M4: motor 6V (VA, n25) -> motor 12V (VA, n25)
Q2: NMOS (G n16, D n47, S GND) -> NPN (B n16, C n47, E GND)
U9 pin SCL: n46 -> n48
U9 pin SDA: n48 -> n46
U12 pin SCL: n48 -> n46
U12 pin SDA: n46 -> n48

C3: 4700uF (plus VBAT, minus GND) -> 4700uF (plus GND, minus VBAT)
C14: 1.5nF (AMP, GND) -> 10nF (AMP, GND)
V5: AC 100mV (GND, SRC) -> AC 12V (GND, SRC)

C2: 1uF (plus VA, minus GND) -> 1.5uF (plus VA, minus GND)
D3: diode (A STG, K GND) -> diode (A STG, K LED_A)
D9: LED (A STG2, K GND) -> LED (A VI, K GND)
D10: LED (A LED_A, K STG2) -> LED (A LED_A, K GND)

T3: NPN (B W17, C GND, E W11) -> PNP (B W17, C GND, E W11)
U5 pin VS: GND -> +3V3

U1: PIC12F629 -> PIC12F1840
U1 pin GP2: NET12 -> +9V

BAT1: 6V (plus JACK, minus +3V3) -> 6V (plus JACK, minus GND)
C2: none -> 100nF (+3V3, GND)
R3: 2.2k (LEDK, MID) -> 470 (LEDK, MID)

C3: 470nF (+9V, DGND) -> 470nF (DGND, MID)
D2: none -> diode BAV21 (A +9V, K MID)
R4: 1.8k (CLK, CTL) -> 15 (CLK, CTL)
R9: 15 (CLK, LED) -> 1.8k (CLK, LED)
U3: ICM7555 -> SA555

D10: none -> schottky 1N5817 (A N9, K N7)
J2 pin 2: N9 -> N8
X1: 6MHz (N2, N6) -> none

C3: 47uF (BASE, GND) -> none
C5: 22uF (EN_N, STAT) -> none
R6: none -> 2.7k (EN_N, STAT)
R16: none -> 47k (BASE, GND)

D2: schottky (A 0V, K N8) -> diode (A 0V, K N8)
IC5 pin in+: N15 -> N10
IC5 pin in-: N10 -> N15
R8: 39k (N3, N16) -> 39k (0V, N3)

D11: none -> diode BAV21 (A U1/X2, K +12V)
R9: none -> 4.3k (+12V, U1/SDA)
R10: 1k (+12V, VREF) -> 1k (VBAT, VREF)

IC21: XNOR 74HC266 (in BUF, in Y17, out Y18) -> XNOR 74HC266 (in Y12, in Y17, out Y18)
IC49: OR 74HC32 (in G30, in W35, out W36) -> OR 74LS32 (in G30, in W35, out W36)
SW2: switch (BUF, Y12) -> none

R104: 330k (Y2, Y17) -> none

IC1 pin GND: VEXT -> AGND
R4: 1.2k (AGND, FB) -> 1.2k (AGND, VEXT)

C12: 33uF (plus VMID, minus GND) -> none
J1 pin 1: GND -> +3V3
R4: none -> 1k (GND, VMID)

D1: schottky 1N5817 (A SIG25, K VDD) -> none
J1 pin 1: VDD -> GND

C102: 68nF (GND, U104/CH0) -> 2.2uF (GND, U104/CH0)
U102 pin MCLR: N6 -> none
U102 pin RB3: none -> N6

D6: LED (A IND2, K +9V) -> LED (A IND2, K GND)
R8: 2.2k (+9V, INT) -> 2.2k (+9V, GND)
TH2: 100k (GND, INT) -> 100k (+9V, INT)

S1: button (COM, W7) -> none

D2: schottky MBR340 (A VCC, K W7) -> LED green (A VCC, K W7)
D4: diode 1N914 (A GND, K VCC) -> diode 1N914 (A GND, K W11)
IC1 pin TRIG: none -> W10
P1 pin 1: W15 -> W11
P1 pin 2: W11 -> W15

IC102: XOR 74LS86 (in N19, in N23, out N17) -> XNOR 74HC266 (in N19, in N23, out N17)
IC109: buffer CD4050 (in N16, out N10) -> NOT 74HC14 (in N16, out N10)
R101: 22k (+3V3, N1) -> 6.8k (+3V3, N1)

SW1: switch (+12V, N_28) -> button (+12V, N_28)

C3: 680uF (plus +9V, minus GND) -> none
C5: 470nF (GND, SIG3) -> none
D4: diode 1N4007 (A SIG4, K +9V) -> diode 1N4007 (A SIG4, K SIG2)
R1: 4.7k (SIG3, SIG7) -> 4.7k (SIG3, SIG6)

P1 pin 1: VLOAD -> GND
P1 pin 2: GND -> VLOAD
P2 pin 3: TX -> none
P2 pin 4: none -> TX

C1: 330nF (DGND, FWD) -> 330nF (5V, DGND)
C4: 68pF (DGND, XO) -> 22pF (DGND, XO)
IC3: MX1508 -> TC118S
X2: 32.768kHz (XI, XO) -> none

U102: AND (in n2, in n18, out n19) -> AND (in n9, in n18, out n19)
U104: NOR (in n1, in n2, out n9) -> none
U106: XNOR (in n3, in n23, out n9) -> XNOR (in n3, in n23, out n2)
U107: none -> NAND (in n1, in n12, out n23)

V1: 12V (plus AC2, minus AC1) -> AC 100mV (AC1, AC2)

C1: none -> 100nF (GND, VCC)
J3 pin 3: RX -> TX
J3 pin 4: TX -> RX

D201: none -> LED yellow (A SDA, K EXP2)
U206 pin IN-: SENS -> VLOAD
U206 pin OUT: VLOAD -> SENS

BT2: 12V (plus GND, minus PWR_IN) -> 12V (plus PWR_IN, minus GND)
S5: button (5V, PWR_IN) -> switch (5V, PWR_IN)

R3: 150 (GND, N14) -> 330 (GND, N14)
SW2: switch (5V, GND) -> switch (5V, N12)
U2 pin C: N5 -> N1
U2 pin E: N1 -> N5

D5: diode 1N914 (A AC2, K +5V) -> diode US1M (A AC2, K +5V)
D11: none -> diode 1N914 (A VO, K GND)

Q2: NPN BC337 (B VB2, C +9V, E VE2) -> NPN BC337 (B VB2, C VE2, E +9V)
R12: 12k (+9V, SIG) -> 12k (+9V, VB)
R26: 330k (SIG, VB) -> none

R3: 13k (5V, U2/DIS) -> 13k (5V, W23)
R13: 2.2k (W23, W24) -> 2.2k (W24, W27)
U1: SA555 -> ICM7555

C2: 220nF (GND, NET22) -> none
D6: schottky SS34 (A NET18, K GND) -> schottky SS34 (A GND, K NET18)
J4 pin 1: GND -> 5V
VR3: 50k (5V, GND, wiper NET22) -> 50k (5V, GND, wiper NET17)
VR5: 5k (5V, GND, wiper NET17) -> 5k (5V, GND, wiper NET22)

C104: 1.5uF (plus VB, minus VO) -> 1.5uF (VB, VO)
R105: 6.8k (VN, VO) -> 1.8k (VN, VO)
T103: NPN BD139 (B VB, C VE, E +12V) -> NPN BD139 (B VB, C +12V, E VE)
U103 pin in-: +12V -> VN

● **Your goal**: An exact retyping of every line in the records is needed.

● **Expected answer**:
M4: motor 6V (VA, n25) -> motor 12V (VA, n25)
Q2: NMOS (G n16, D n47, S GND) -> NPN (B n16, C n47, E GND)
U9 pin SCL: n46 -> n48
U9 pin SDA: n48 -> n46
U12 pin SCL: n48 -> n46
U12 pin SDA: n46 -> n48

C3: 4700uF (plus VBAT, minus GND) -> 4700uF (plus GND, minus VBAT)
C14: 1.5nF (AMP, GND) -> 10nF (AMP, GND)
V5: AC 100mV (GND, SRC) -> AC 12V (GND, SRC)

C2: 1uF (plus VA, minus GND) -> 1.5uF (plus VA, minus GND)
D3: diode (A STG, K GND) -> diode (A STG, K LED_A)
D9: LED (A STG2, K GND) -> LED (A VI, K GND)
D10: LED (A LED_A, K STG2) -> LED (A LED_A, K GND)

T3: NPN (B W17, C GND, E W11) -> PNP (B W17, C GND, E W11)
U5 pin VS: GND -> +3V3

U1: PIC12F629 -> PIC12F1840
U1 pin GP2: NET12 -> +9V

BAT1: 6V (plus JACK, minus +3V3) -> 6V (plus JACK, minus GND)
C2: none -> 100nF (+3V3, GND)
R3: 2.2k (LEDK, MID) -> 470 (LEDK, MID)

C3: 470nF (+9V, DGND) -> 470nF (DGND, MID)
D2: none -> diode BAV21 (A +9V, K MID)
R4: 1.8k (CLK, CTL) -> 15 (CLK, CTL)
R9: 15 (CLK, LED) -> 1.8k (CLK, LED)
U3: ICM7555 -> SA555

D10: none -> schottky 1N5817 (A N9, K N7)
J2 pin 2: N9 -> N8
X1: 6MHz (N2, N6) -> none

C3: 47uF (BASE, GND) -> none
C5: 22uF (EN_N, STAT) -> none
R6: none -> 2.7k (EN_N, STAT)
R16: none -> 47k (BASE, GND)

D2: schottky (A 0V, K N8) -> diode (A 0V, K N8)
IC5 pin in+: N15 -> N10
IC5 pin in-: N10 -> N15
R8: 39k (N3, N16) -> 39k (0V, N3)

D11: none -> diode BAV21 (A U1/X2, K +12V)
R9: none -> 4.3k (+12V, U1/SDA)
R10: 1k (+12V, VREF) -> 1k (VBAT, VREF)

IC21: XNOR 74HC266 (in BUF, in Y17, out Y18) -> XNOR 74HC266 (in Y12, in Y17, out Y18)
IC49: OR 74HC32 (in G30, in W35, out W36) -> OR 74LS32 (in G30, in W35, out W36)
SW2: switch (BUF, Y12) -> none

R104: 330k (Y2, Y17) -> none

IC1 pin GND: VEXT -> AGND
R4: 1.2k (AGND, FB) -> 1.2k (AGND, VEXT)

C12: 33uF (plus VMID, minus GND) -> none
J1 pin 1: GND -> +3V3
R4: none -> 1k (GND, VMID)

D1: schottky 1N5817 (A SIG25, K VDD) -> none
J1 pin 1: VDD -> GND

C102: 68nF (GND, U104/CH0) -> 2.2uF (GND, U104/CH0)
U102 pin MCLR: N6 -> none
U102 pin RB3: none -> N6

D6: LED (A IND2, K +9V) -> LED (A IND2, K GND)
R8: 2.2k (+9V, INT) -> 2.2k (+9V, GND)
TH2: 100k (GND, INT) -> 100k (+9V, INT)

S1: button (COM, W7) -> none

D2: schottky MBR340 (A VCC, K W7) -> LED green (A VCC, K W7)
D4: diode 1N914 (A GND, K VCC) -> diode 1N914 (A GND, K W11)
IC1 pin TRIG: none -> W10
P1 pin 1: W15 -> W11
P1 pin 2: W11 -> W15

IC102: XOR 74LS86 (in N19, in N23, out N17) -> XNOR 74HC266 (in N19, in N23, out N17)
IC109: buffer CD4050 (in N16, out N10) -> NOT 74HC14 (in N16, out N10)
R101: 22k (+3V3, N1) -> 6.8k (+3V3, N1)

SW1: switch (+12V, N_28) -> button (+12V, N_28)

C3: 680uF (plus +9V, minus GND) -> none
C5: 470nF (GND, SIG3) -> none
D4: diode 1N4007 (A SIG4, K +9V) -> diode 1N4007 (A SIG4, K SIG2)
R1: 4.7k (SIG3, SIG7) -> 4.7k (SIG3, SIG6)

P1 pin 1: VLOAD -> GND
P1 pin 2: GND -> VLOAD
P2 pin 3: TX -> none
P2 pin 4: none -> TX

C1: 330nF (DGND, FWD) -> 330nF (5V, DGND)
C4: 68pF (DGND, XO) -> 22pF (DGND, XO)
IC3: MX1508 -> TC118S
X2: 32.768kHz (XI, XO) -> none

U102: AND (in n2, in n18, out n19) -> AND (in n9, in n18, out n19)
U104: NOR (in n1, in n2, out n9) -> none
U106: XNOR (in n3, in n23, out n9) -> XNOR (in n3, in n23, out n2)
U107: none -> NAND (in n1, in n12, out n23)

V1: 12V (plus AC2, minus AC1) -> AC 100mV (AC1, AC2)

C1: none -> 100nF (GND, VCC)
J3 pin 3: RX -> TX
J3 pin 4: TX -> RX

D201: none -> LED yellow (A SDA, K EXP2)
U206 pin IN-: SENS -> VLOAD
U206 pin OUT: VLOAD -> SENS

BT2: 12V (plus GND, minus PWR_IN) -> 12V (plus PWR_IN, minus GND)
S5: button (5V, PWR_IN) -> switch (5V, PWR_IN)

R3: 150 (GND, N14) -> 330 (GND, N14)
SW2: switch (5V, GND) -> switch (5V, N12)
U2 pin C: N5 -> N1
U2 pin E: N1 -> N5

D5: diode 1N914 (A AC2, K +5V) -> diode US1M (A AC2, K +5V)
D11: none -> diode 1N914 (A VO, K GND)

Q2: NPN BC337 (B VB2, C +9V, E VE2) -> NPN BC337 (B VB2, C VE2, E +9V)
R12: 12k (+9V, SIG) -> 12k (+9V, VB)
R26: 330k (SIG, VB) -> none

R3: 13k (5V, U2/DIS) -> 13k (5V, W23)
R13: 2.2k (W23, W24) -> 2.2k (W24, W27)
U1: SA555 -> ICM7555

C2: 220nF (GND, NET22) -> none
D6: schottky SS34 (A NET18, K GND) -> schottky SS34 (A GND, K NET18)
J4 pin 1: GND -> 5V
VR3: 50k (5V, GND, wiper NET22) -> 50k (5V, GND, wiper NET17)
VR5: 5k (5V, GND, wiper NET17) -> 5k (5V, GND, wiper NET22)

C104: 1.5uF (plus VB, minus VO) -> 1.5uF (VB, VO)
R105: 6.8k (VN, VO) -> 1.8k (VN, VO)
T103: NPN BD139 (B VB, C VE, E +12V) -> NPN BD139 (B VB, C +12V, E VE)
U103 pin in-: +12V -> VN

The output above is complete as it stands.